* What to work on *
Write out the listing exactly as it is given.

Material provided below:

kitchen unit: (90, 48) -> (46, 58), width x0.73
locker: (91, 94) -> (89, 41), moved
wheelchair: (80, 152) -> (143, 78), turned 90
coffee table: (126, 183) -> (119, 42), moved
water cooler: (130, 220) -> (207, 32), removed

End of Material provided.

* Answer space *
kitchen unit: (90, 48) -> (46, 58), width x0.73
locker: (91, 94) -> (89, 41), moved
wheelchair: (80, 152) -> (143, 78), turned 90
coffee table: (126, 183) -> (119, 42), moved
water cooler: (130, 220) -> (207, 32), removed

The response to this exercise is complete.